• [Work task]
Find the lines of the records in which the word "right" appears and report how many there are, as a number alone.

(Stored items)

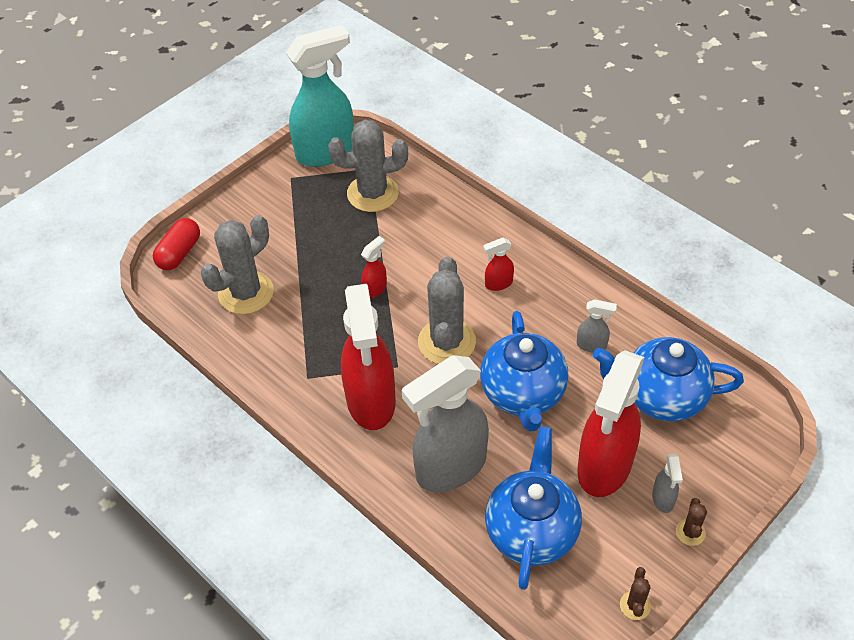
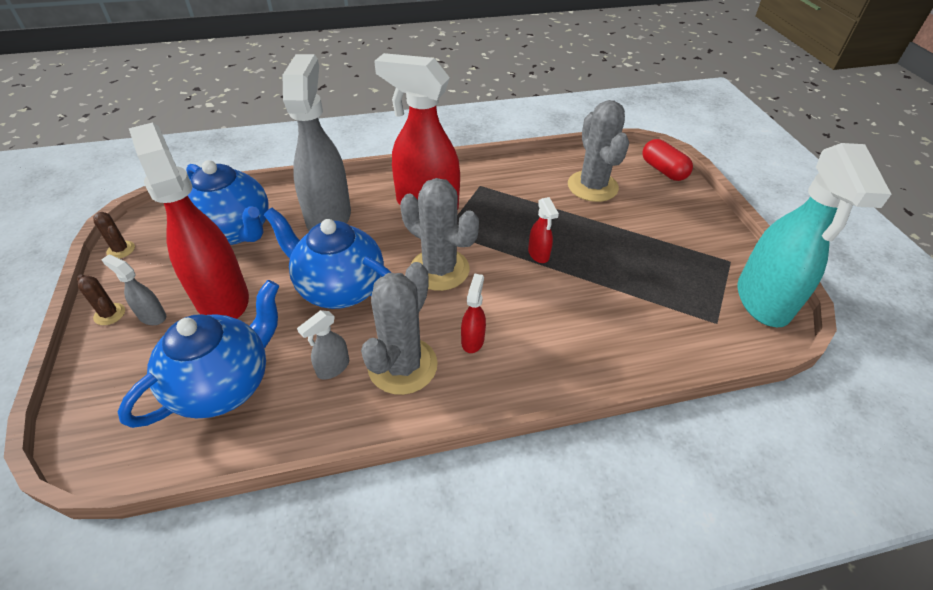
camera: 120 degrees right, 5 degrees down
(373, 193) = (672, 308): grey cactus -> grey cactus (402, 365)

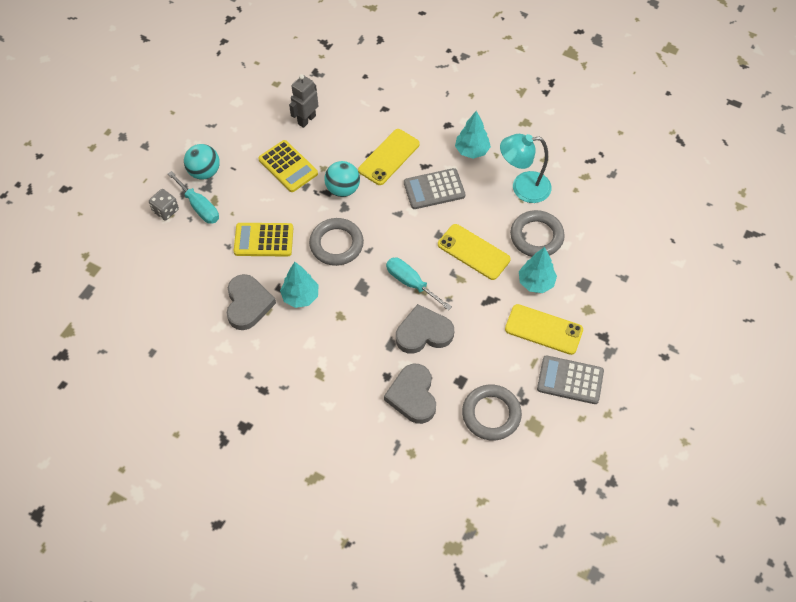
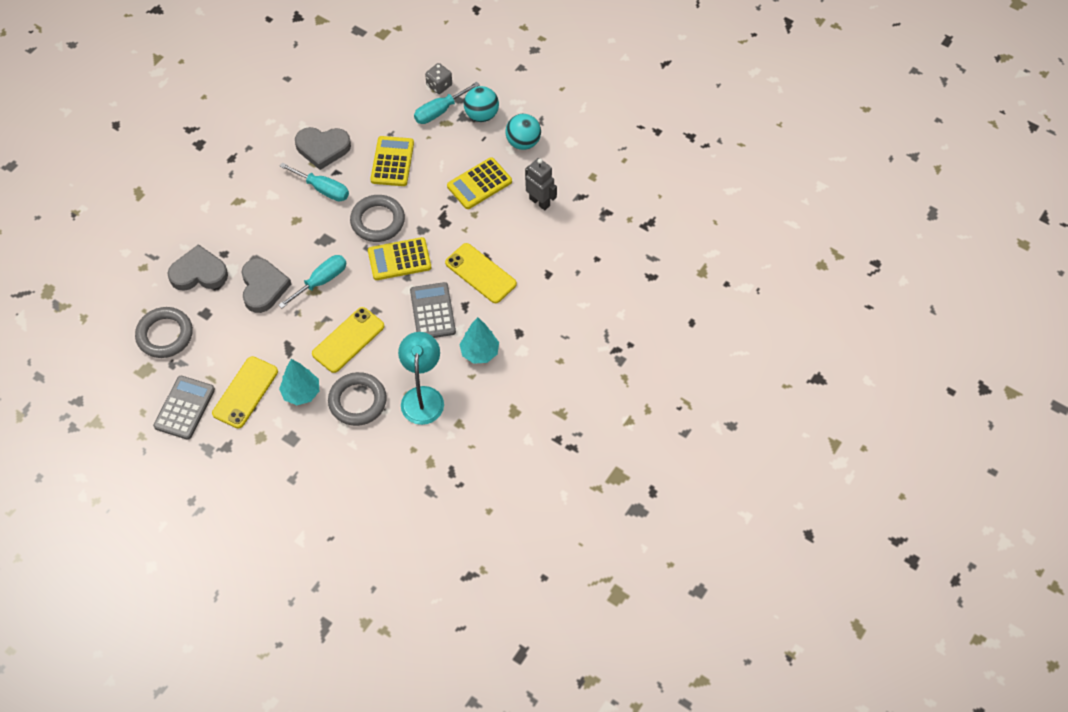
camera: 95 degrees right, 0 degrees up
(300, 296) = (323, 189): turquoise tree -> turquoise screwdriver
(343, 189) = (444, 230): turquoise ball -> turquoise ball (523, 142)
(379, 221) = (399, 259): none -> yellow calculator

• [Solution to this task]
2